* [TO-DO ITEM] Looking at the data, count the lines where the word "carrot" occurs and answer with only the number.

* [STORED DATA]
Content starts

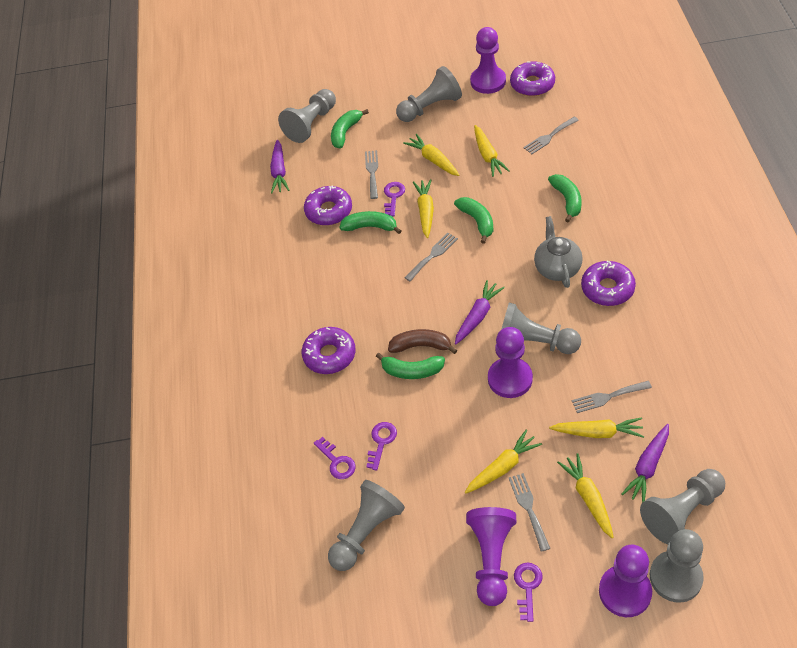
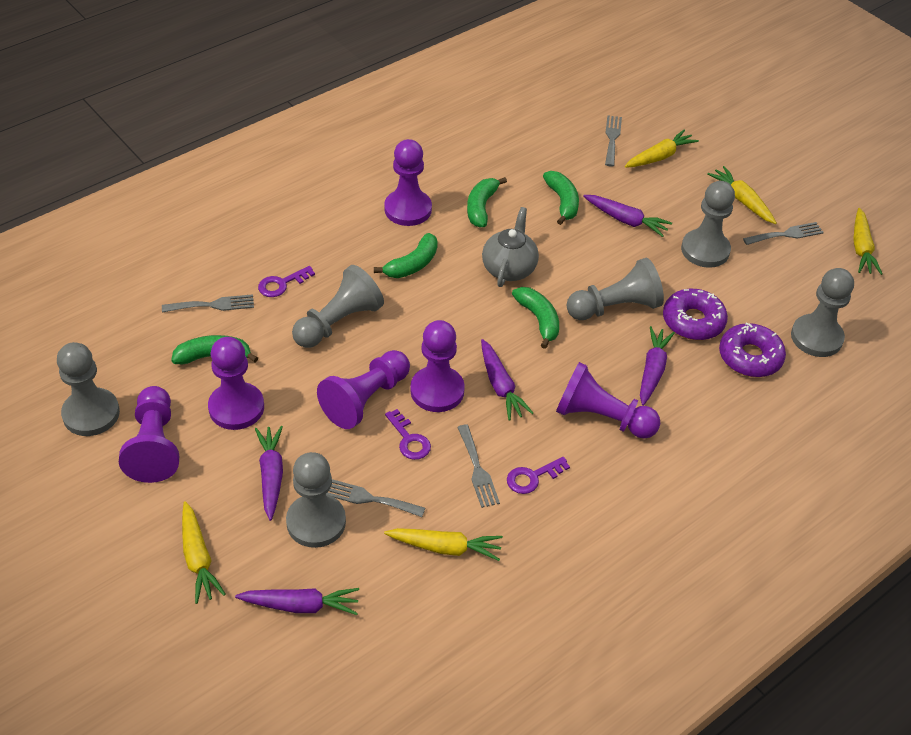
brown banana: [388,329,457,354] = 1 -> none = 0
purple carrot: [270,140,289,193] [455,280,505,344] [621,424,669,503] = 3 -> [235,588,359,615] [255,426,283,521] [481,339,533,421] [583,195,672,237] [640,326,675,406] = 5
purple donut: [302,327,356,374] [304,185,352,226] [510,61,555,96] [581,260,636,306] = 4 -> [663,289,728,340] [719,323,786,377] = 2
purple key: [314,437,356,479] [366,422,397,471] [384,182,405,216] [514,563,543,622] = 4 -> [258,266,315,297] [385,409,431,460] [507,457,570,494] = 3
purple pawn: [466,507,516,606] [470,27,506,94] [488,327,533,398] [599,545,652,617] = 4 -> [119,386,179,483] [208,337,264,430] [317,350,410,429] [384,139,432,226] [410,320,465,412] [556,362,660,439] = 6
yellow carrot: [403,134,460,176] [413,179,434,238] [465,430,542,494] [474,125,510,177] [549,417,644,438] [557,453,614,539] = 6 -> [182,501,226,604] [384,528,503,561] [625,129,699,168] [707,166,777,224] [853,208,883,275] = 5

Content ends
Content starts

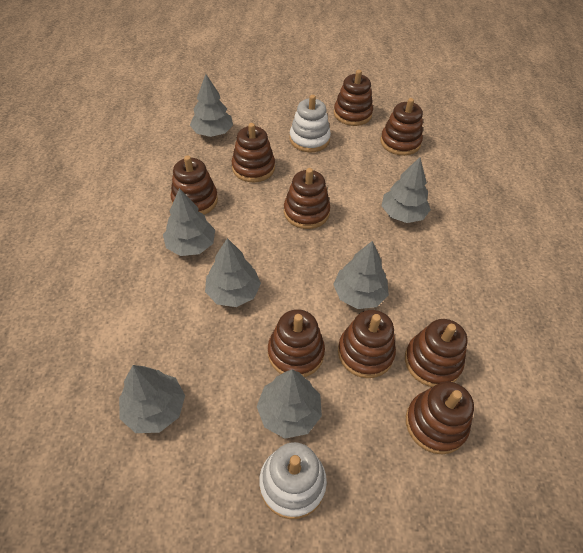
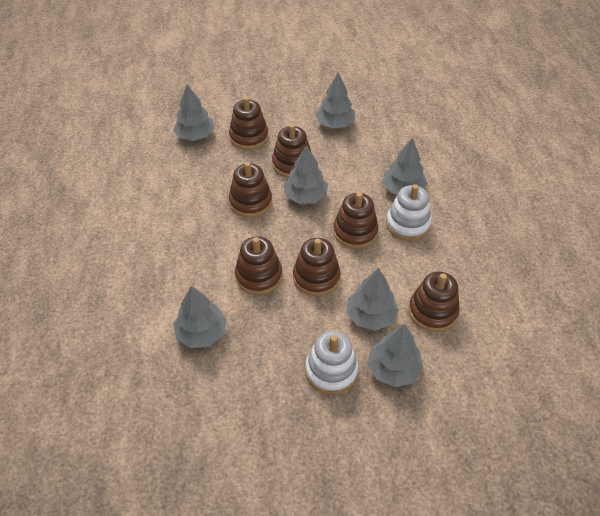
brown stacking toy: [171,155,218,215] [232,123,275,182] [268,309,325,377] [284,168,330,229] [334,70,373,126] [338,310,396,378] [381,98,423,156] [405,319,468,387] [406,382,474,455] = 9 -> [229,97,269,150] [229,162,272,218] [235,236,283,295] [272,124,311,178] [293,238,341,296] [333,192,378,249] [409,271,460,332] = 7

Content ends
Content starts

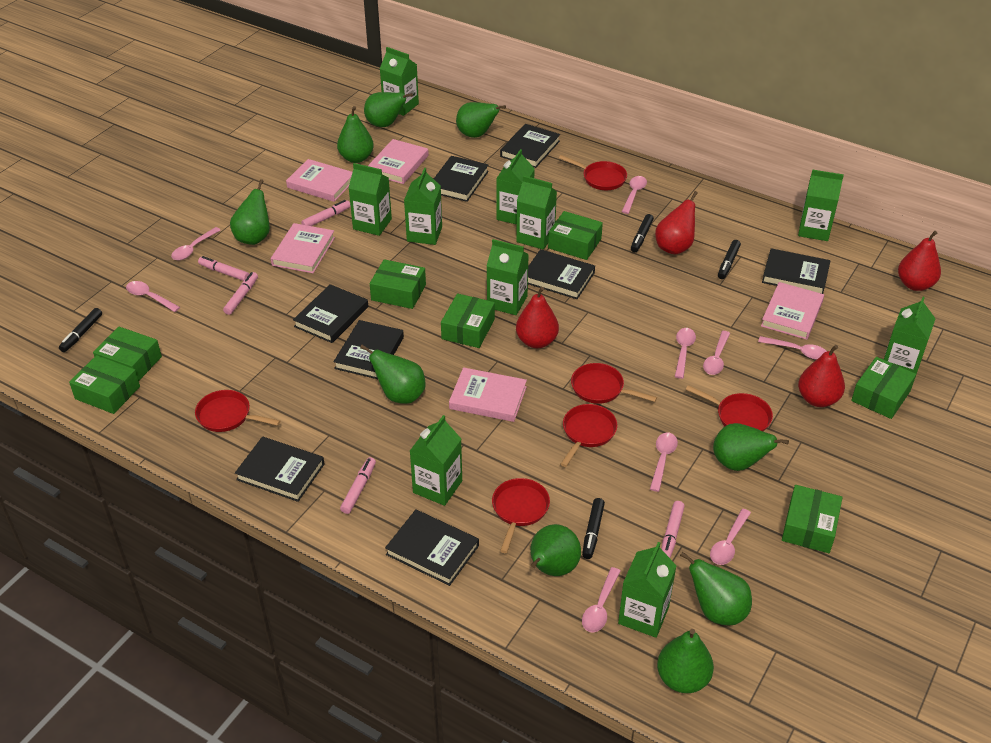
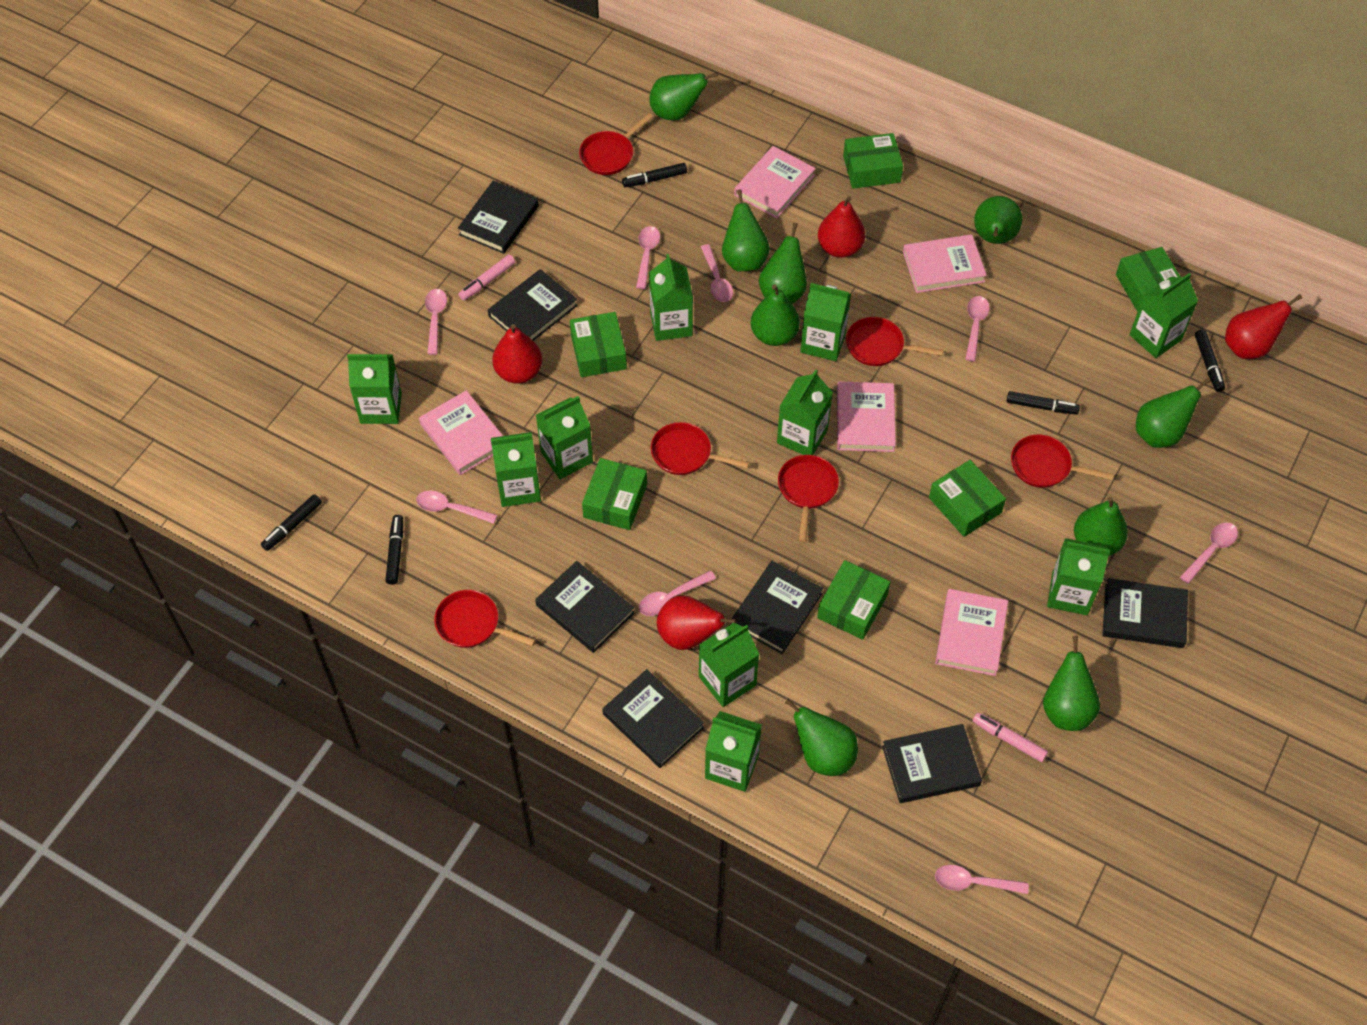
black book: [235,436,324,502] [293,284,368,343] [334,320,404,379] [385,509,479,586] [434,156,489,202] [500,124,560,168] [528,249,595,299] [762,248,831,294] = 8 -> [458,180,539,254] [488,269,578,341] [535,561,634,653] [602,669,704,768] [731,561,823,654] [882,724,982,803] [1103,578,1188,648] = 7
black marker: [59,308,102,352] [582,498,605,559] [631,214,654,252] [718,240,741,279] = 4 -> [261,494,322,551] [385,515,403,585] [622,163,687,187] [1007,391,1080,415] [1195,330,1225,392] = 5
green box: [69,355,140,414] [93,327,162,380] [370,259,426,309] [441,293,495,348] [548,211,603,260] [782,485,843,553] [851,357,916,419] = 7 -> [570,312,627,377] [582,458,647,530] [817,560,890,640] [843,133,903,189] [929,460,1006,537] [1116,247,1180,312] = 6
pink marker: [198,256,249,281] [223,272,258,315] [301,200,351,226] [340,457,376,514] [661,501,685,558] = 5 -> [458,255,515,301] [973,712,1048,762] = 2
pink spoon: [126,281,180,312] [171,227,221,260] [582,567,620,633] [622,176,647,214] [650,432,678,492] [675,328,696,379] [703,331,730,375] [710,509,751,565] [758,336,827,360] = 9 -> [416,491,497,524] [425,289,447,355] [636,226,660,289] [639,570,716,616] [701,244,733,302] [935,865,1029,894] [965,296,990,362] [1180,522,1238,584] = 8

Content ends

* [PROBLEM SOLUTION] 2